What to do:
Pick out every line of the material below that contains the string "tuplet", and copy each of those lines in full. Matching is case-sensitive.

Data for this task:
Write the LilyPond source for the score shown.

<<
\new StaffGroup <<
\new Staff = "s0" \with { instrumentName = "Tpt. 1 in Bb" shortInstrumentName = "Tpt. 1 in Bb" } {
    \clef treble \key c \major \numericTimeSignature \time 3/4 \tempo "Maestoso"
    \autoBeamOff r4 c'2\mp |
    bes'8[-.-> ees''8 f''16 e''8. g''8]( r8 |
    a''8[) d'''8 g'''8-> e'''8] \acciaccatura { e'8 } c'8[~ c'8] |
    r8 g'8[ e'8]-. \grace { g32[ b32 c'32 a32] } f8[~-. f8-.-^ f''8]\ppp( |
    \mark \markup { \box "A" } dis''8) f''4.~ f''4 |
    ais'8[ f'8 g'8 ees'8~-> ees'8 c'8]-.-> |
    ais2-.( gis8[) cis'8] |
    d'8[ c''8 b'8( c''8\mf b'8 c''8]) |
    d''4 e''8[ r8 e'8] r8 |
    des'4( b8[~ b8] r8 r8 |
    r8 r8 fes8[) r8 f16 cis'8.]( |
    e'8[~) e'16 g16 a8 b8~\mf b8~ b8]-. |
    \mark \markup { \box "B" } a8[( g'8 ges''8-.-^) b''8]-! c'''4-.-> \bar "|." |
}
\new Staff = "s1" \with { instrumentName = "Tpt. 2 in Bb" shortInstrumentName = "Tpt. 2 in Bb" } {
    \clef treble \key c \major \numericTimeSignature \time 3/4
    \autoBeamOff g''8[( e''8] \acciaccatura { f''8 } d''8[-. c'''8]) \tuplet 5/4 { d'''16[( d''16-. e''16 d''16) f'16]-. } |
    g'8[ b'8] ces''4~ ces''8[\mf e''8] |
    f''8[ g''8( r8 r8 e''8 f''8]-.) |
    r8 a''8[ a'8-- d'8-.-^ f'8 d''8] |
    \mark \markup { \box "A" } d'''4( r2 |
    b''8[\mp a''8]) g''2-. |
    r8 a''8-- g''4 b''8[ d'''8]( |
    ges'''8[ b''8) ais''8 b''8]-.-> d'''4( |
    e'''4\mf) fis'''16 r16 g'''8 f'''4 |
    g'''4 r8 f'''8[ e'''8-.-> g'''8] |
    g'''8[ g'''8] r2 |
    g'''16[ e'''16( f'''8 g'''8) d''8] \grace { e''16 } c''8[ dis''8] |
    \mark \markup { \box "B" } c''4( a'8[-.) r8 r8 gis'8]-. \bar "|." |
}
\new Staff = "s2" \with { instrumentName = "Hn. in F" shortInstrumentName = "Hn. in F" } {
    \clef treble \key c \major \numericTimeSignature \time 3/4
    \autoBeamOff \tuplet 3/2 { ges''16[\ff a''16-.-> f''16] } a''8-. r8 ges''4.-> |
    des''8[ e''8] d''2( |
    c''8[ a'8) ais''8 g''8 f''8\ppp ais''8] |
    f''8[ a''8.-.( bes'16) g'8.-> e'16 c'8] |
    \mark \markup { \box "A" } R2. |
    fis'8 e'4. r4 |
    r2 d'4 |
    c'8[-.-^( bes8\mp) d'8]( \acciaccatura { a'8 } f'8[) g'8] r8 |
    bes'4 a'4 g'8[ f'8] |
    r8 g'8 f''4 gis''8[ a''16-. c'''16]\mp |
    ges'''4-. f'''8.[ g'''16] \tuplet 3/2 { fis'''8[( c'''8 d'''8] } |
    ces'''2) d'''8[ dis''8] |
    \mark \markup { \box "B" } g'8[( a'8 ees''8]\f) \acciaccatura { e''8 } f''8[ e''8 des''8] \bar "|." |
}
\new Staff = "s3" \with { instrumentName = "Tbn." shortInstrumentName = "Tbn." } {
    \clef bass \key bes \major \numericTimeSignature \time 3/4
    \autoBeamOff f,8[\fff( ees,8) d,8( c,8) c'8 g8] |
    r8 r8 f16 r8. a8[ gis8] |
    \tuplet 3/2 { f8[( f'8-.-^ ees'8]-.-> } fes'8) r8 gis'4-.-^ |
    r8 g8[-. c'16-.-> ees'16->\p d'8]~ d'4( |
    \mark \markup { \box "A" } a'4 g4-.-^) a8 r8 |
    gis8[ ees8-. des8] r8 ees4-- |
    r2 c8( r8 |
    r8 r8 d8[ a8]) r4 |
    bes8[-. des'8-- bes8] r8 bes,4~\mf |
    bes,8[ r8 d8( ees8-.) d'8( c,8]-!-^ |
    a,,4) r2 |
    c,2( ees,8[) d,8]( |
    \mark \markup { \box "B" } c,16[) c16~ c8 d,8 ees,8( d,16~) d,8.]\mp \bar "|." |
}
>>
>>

Complete output:
    \autoBeamOff g''8[( e''8] \acciaccatura { f''8 } d''8[-. c'''8]) \tuplet 5/4 { d'''16[( d''16-. e''16 d''16) f'16]-. } |
    \autoBeamOff \tuplet 3/2 { ges''16[\ff a''16-.-> f''16] } a''8-. r8 ges''4.-> |
    ges'''4-. f'''8.[ g'''16] \tuplet 3/2 { fis'''8[( c'''8 d'''8] } |
    \tuplet 3/2 { f8[( f'8-.-^ ees'8]-.-> } fes'8) r8 gis'4-.-^ |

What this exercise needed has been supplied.